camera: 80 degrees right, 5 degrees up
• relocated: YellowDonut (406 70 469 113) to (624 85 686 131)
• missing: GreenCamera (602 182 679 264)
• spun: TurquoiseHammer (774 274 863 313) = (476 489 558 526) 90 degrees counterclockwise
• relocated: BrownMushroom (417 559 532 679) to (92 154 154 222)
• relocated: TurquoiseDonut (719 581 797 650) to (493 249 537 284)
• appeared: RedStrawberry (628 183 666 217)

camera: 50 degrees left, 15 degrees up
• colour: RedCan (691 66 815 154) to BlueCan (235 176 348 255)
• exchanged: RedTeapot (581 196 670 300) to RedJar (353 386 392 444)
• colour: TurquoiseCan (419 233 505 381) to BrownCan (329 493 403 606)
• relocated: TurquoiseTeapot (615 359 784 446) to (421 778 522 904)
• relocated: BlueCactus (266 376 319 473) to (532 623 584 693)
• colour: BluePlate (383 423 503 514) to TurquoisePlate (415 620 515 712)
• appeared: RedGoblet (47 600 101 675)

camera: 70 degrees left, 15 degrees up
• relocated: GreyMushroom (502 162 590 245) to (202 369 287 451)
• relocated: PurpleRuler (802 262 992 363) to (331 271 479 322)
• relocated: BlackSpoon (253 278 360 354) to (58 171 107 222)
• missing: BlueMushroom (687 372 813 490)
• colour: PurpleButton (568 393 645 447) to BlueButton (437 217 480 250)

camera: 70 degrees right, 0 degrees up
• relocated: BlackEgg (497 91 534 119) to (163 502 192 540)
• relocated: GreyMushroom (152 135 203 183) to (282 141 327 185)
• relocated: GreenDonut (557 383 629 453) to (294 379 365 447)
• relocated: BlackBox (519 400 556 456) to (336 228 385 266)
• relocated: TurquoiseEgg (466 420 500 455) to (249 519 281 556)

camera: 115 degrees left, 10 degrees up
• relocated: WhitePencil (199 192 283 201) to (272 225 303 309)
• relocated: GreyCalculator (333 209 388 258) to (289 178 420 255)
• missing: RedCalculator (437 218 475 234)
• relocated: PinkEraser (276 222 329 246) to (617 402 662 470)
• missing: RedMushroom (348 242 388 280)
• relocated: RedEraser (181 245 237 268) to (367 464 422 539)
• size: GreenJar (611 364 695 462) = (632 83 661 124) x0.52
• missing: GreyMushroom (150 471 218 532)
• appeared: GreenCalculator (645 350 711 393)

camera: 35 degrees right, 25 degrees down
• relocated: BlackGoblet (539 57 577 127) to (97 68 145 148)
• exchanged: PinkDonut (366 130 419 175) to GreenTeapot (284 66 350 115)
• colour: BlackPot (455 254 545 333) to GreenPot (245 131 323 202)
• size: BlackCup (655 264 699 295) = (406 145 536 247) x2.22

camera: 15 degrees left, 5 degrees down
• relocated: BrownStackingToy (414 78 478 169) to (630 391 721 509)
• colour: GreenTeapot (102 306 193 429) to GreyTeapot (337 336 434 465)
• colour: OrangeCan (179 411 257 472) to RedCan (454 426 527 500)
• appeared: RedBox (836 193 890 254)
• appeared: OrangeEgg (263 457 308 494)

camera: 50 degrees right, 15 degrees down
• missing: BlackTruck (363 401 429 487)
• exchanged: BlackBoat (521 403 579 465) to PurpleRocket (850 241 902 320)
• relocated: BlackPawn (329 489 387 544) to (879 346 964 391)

**What you should do**
Return each line above exactly as it appears.

**Expected answer**
camera: 80 degrees right, 5 degrees up
• relocated: YellowDonut (406 70 469 113) to (624 85 686 131)
• missing: GreenCamera (602 182 679 264)
• spun: TurquoiseHammer (774 274 863 313) = (476 489 558 526) 90 degrees counterclockwise
• relocated: BrownMushroom (417 559 532 679) to (92 154 154 222)
• relocated: TurquoiseDonut (719 581 797 650) to (493 249 537 284)
• appeared: RedStrawberry (628 183 666 217)

camera: 50 degrees left, 15 degrees up
• colour: RedCan (691 66 815 154) to BlueCan (235 176 348 255)
• exchanged: RedTeapot (581 196 670 300) to RedJar (353 386 392 444)
• colour: TurquoiseCan (419 233 505 381) to BrownCan (329 493 403 606)
• relocated: TurquoiseTeapot (615 359 784 446) to (421 778 522 904)
• relocated: BlueCactus (266 376 319 473) to (532 623 584 693)
• colour: BluePlate (383 423 503 514) to TurquoisePlate (415 620 515 712)
• appeared: RedGoblet (47 600 101 675)

camera: 70 degrees left, 15 degrees up
• relocated: GreyMushroom (502 162 590 245) to (202 369 287 451)
• relocated: PurpleRuler (802 262 992 363) to (331 271 479 322)
• relocated: BlackSpoon (253 278 360 354) to (58 171 107 222)
• missing: BlueMushroom (687 372 813 490)
• colour: PurpleButton (568 393 645 447) to BlueButton (437 217 480 250)

camera: 70 degrees right, 0 degrees up
• relocated: BlackEgg (497 91 534 119) to (163 502 192 540)
• relocated: GreyMushroom (152 135 203 183) to (282 141 327 185)
• relocated: GreenDonut (557 383 629 453) to (294 379 365 447)
• relocated: BlackBox (519 400 556 456) to (336 228 385 266)
• relocated: TurquoiseEgg (466 420 500 455) to (249 519 281 556)

camera: 115 degrees left, 10 degrees up
• relocated: WhitePencil (199 192 283 201) to (272 225 303 309)
• relocated: GreyCalculator (333 209 388 258) to (289 178 420 255)
• missing: RedCalculator (437 218 475 234)
• relocated: PinkEraser (276 222 329 246) to (617 402 662 470)
• missing: RedMushroom (348 242 388 280)
• relocated: RedEraser (181 245 237 268) to (367 464 422 539)
• size: GreenJar (611 364 695 462) = (632 83 661 124) x0.52
• missing: GreyMushroom (150 471 218 532)
• appeared: GreenCalculator (645 350 711 393)

camera: 35 degrees right, 25 degrees down
• relocated: BlackGoblet (539 57 577 127) to (97 68 145 148)
• exchanged: PinkDonut (366 130 419 175) to GreenTeapot (284 66 350 115)
• colour: BlackPot (455 254 545 333) to GreenPot (245 131 323 202)
• size: BlackCup (655 264 699 295) = (406 145 536 247) x2.22

camera: 15 degrees left, 5 degrees down
• relocated: BrownStackingToy (414 78 478 169) to (630 391 721 509)
• colour: GreenTeapot (102 306 193 429) to GreyTeapot (337 336 434 465)
• colour: OrangeCan (179 411 257 472) to RedCan (454 426 527 500)
• appeared: RedBox (836 193 890 254)
• appeared: OrangeEgg (263 457 308 494)

camera: 50 degrees right, 15 degrees down
• missing: BlackTruck (363 401 429 487)
• exchanged: BlackBoat (521 403 579 465) to PurpleRocket (850 241 902 320)
• relocated: BlackPawn (329 489 387 544) to (879 346 964 391)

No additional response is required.